DATASET EXCERPT =>
_____

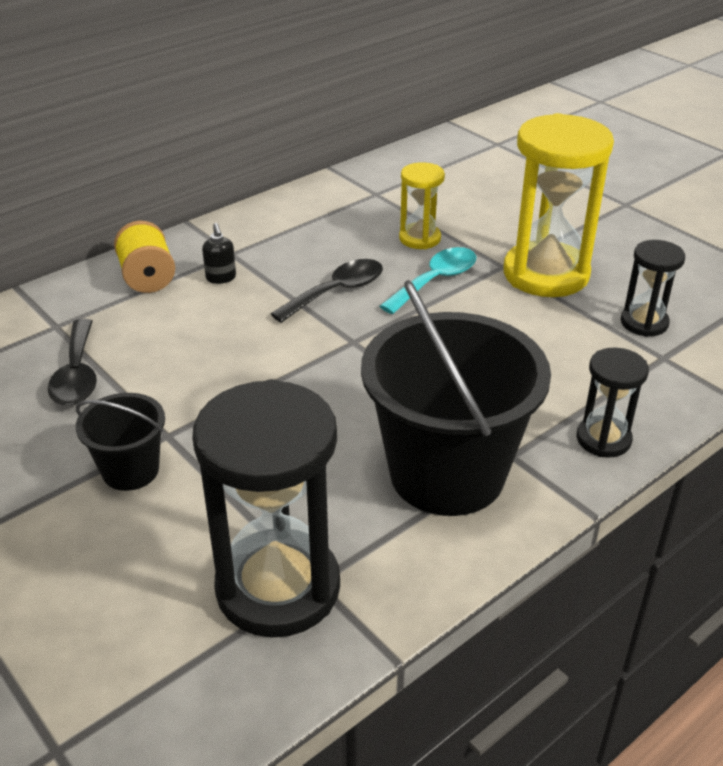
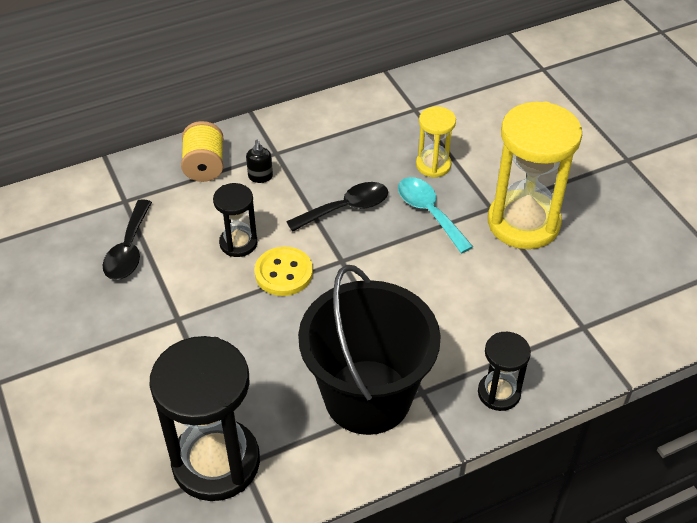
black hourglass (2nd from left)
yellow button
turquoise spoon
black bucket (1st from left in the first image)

_____

THE TASK =>
Which lines of the data include the string "left"? Find them and copy each one.

RESULT OF THE EXERCISE =>
black hourglass (2nd from left)
black bucket (1st from left in the first image)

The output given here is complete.